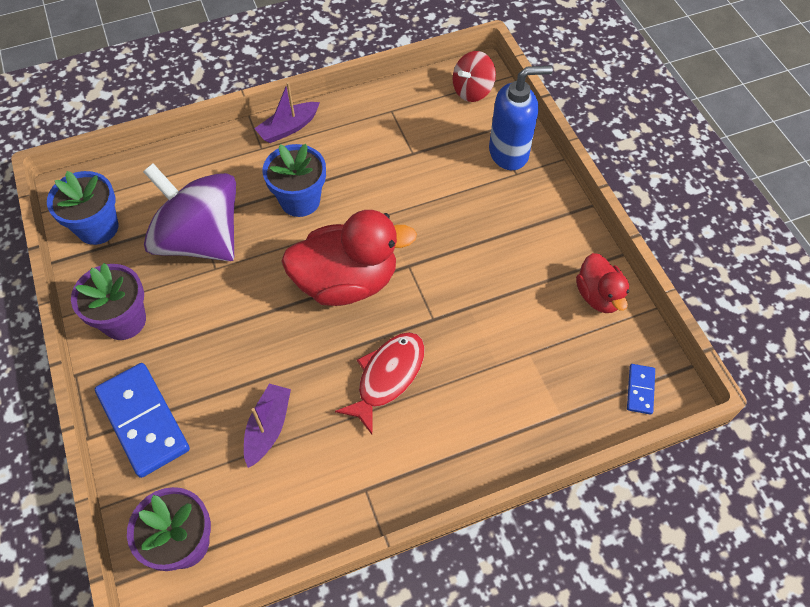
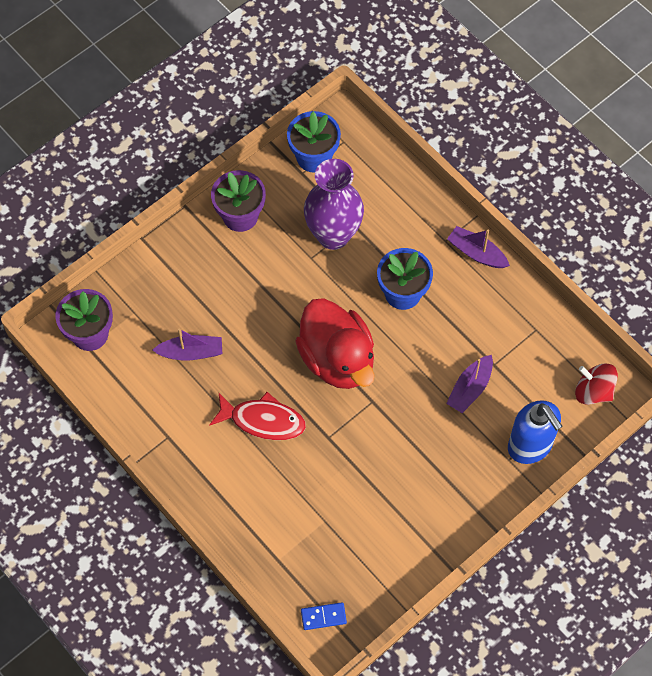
camera: 70 degrees right, 5 degrees up
(143, 421) = (166, 267): blue domino -> none
(200, 239) = (333, 235): purple spinning top -> purple vase
(430, 179) = (470, 388): none -> purple boat
(598, 296) = (402, 563): red duck -> none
——————
- WHAT NEEDS TO BE DONE: Whenever a line of the records holds the string "none", pick it out and copy it.

- WRITTEN RESPONSE:
(143, 421) = (166, 267): blue domino -> none
(430, 179) = (470, 388): none -> purple boat
(598, 296) = (402, 563): red duck -> none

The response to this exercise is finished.